WORK ITEM => Using the listing below, retype only the lines from the line with "pink pot: 3 -> 2" through the end, both ends included, and exclude the pictures.
***
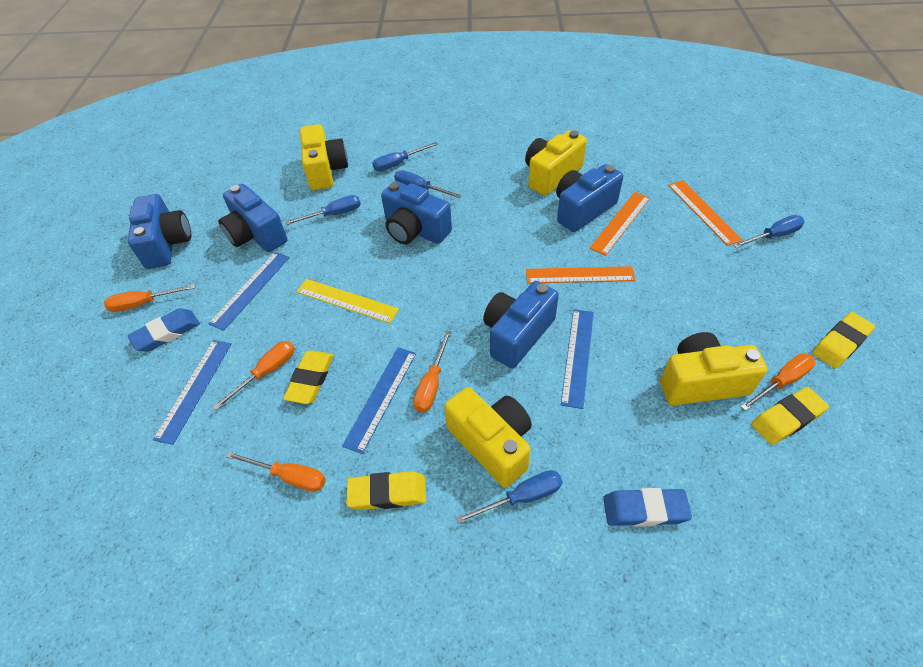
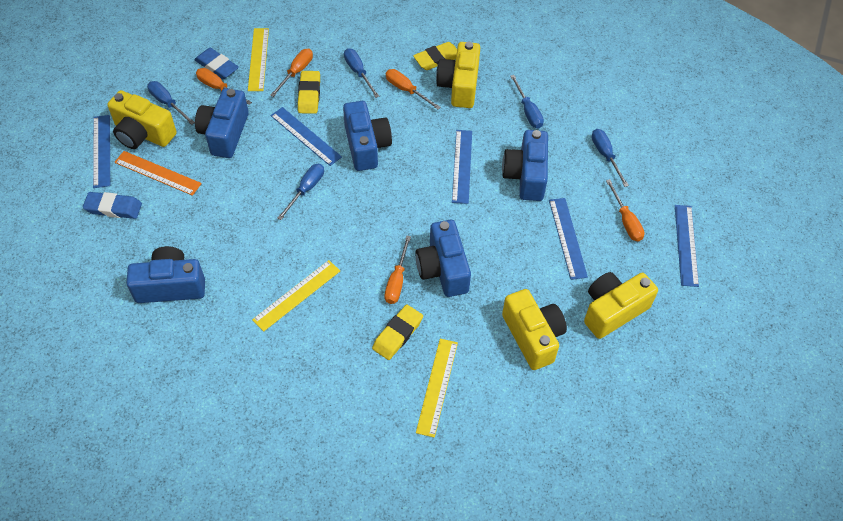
blue ruler: 4 -> 5
orange ruler: 3 -> 1
yellow eraser: 4 -> 3
yellow ruler: 1 -> 3

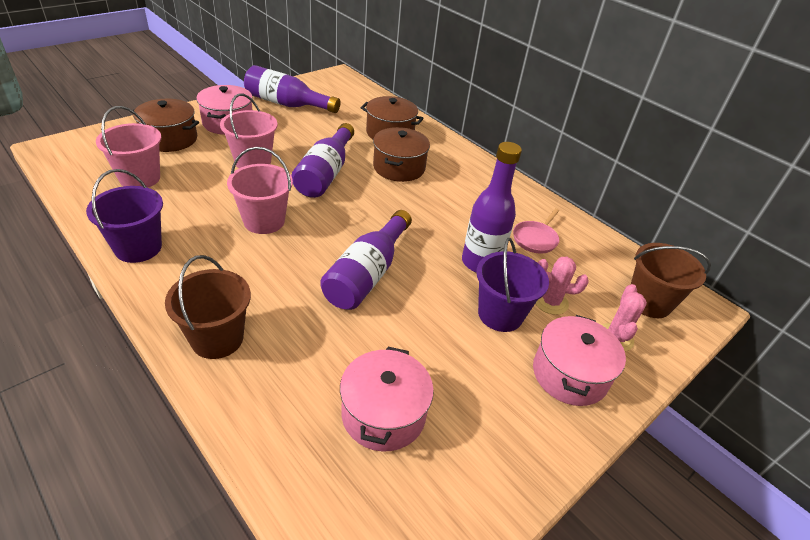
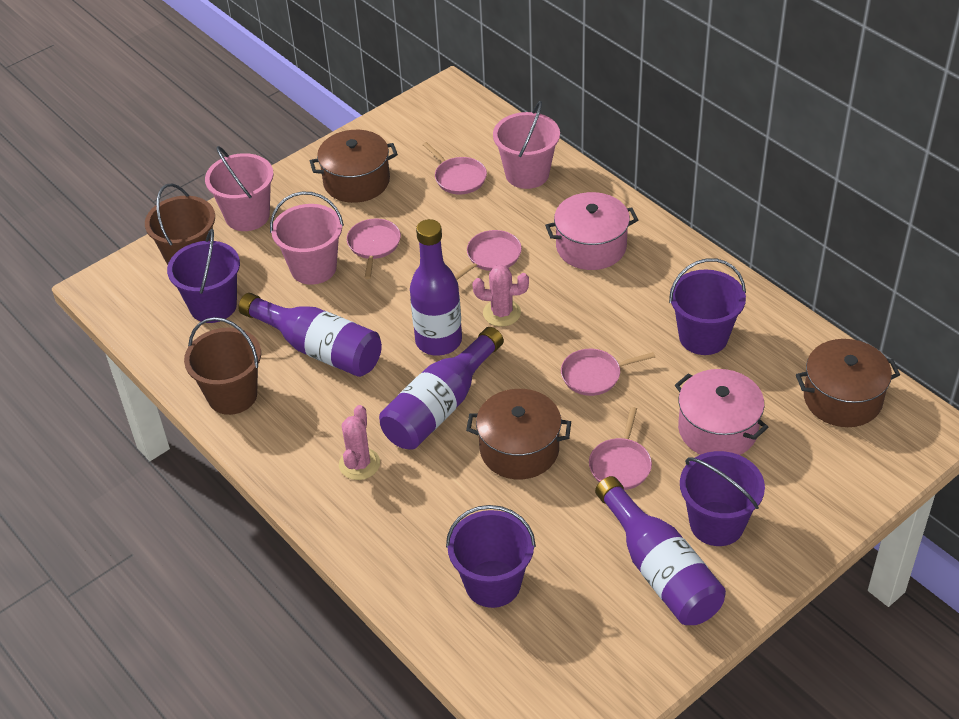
pink pan: 1 -> 5
pink pot: 3 -> 2
purple bucket: 2 -> 4

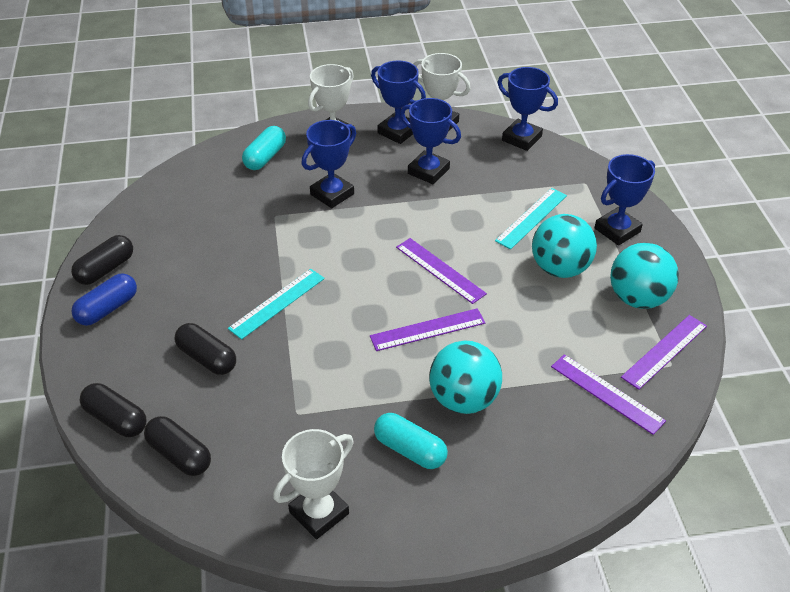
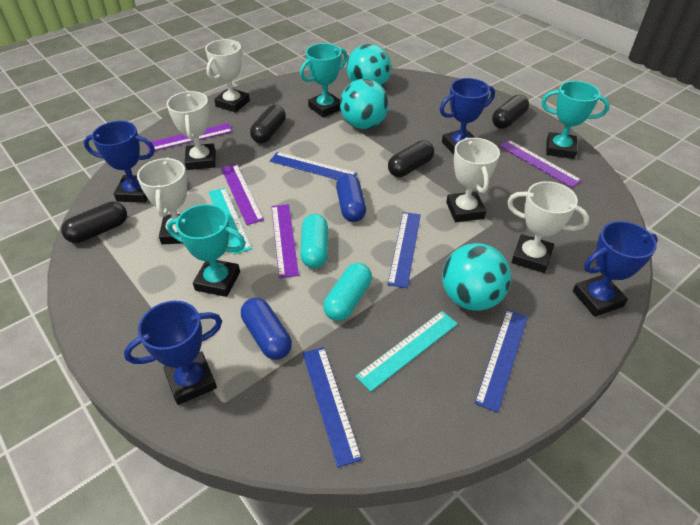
blue capsule: 1 -> 2
blue ruler: 0 -> 4
blue trophy: 5 -> 4
turquoise trophy: 0 -> 3
white trophy: 3 -> 5

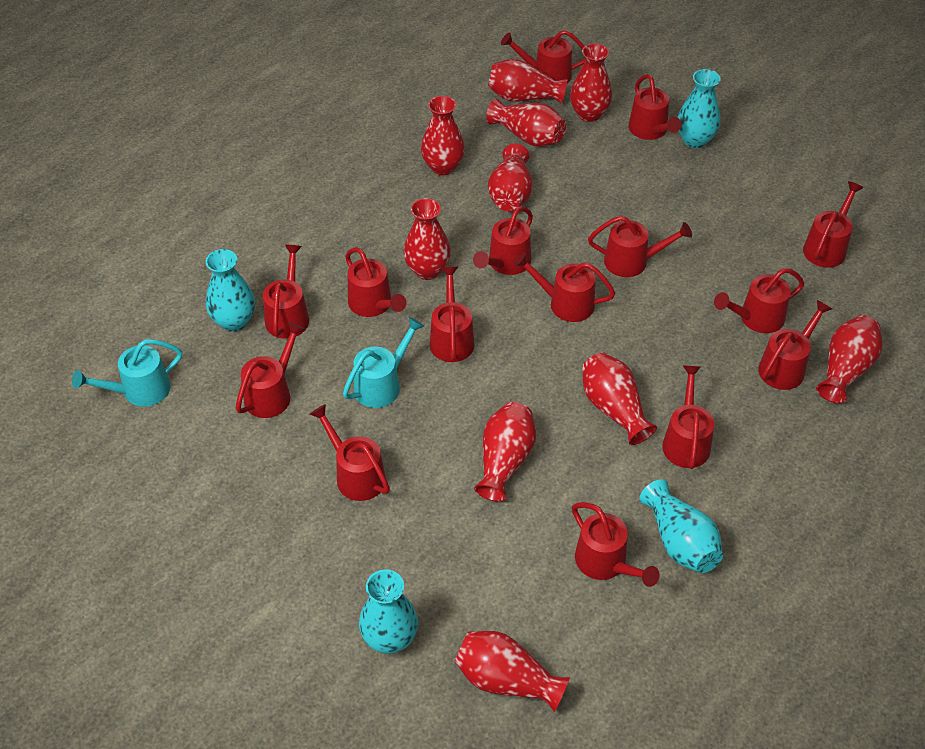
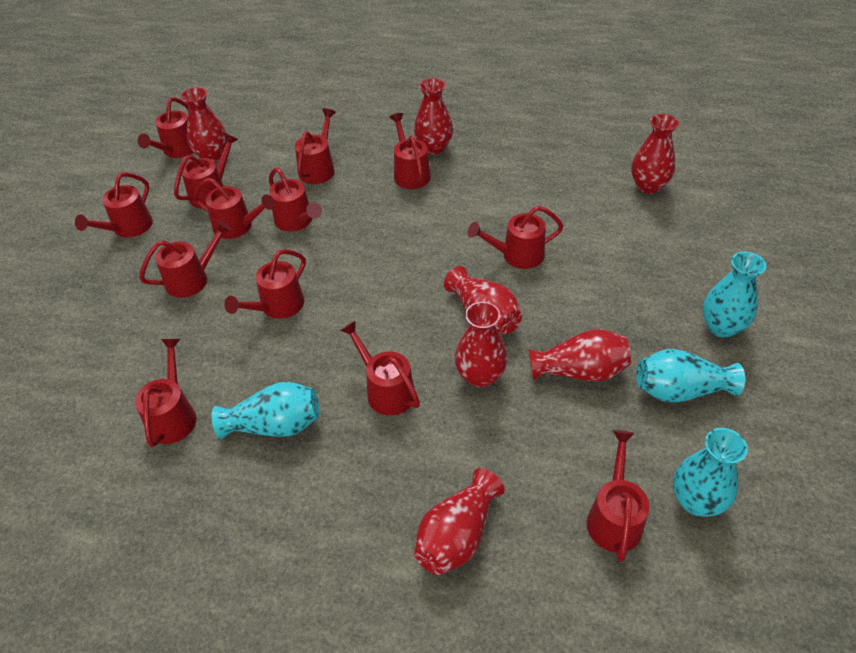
red vase: 10 -> 7
red watering can: 15 -> 13
turquoise watering can: 2 -> 0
***
SOLUTION TO THIS EXERCISE =>
pink pot: 3 -> 2
purple bucket: 2 -> 4

blue capsule: 1 -> 2
blue ruler: 0 -> 4
blue trophy: 5 -> 4
turquoise trophy: 0 -> 3
white trophy: 3 -> 5

red vase: 10 -> 7
red watering can: 15 -> 13
turquoise watering can: 2 -> 0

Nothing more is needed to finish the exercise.